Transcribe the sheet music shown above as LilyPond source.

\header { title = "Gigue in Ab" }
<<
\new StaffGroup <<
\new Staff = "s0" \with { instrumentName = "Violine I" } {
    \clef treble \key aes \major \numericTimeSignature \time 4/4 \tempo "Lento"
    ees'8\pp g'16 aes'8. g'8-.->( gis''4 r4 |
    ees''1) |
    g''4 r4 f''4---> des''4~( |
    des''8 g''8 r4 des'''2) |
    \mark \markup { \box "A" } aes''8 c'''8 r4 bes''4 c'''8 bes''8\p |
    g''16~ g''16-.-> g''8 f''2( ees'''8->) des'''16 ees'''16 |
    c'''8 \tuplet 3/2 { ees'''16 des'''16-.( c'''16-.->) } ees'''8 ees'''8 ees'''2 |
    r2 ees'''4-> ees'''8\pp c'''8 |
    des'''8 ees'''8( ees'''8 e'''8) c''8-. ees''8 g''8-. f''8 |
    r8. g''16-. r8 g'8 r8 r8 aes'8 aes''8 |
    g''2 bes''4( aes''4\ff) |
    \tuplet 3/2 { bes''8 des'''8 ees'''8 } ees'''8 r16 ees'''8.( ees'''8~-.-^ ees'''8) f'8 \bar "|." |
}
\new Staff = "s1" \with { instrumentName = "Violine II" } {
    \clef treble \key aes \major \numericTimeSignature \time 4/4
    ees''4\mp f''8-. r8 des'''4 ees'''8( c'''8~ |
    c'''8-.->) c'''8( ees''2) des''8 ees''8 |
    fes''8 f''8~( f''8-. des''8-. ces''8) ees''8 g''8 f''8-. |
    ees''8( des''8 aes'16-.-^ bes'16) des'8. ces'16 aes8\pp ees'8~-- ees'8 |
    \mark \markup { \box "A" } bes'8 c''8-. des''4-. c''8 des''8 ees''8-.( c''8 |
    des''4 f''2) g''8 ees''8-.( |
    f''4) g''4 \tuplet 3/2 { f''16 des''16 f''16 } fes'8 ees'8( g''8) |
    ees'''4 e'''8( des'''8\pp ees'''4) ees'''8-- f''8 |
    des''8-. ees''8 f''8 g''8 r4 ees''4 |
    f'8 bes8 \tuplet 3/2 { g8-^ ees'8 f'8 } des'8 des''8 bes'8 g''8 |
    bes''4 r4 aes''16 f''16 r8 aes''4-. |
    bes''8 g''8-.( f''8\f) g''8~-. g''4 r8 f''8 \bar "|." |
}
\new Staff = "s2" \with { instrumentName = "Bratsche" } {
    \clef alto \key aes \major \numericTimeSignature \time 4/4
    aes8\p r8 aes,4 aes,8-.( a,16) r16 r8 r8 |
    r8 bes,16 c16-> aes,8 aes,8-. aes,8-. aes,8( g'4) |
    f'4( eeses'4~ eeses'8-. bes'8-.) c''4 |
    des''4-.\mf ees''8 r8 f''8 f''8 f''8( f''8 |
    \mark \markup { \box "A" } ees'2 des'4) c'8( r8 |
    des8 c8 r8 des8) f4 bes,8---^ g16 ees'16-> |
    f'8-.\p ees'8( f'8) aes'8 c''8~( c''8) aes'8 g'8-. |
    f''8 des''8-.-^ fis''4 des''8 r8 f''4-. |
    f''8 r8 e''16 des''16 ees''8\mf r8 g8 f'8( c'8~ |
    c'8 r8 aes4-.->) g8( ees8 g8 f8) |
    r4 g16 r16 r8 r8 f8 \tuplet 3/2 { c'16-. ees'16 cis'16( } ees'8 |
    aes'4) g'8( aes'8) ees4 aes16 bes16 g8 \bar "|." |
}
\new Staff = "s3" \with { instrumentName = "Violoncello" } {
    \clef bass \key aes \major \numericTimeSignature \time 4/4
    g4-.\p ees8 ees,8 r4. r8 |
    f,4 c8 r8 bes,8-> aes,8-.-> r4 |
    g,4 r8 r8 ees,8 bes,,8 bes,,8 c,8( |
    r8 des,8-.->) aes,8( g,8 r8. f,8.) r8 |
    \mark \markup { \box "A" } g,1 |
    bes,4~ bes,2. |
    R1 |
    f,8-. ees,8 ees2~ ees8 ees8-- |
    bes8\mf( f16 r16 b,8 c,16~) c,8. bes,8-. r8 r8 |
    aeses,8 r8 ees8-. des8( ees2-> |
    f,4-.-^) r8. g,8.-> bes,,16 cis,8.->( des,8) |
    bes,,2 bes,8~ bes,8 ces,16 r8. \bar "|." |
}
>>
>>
○ ○ ○
— What you have to do —
Gather each line from the listing above that contains the word "major".

— Solution —
    \clef treble \key aes \major \numericTimeSignature \time 4/4 \tempo "Lento"
    \clef treble \key aes \major \numericTimeSignature \time 4/4
    \clef alto \key aes \major \numericTimeSignature \time 4/4
    \clef bass \key aes \major \numericTimeSignature \time 4/4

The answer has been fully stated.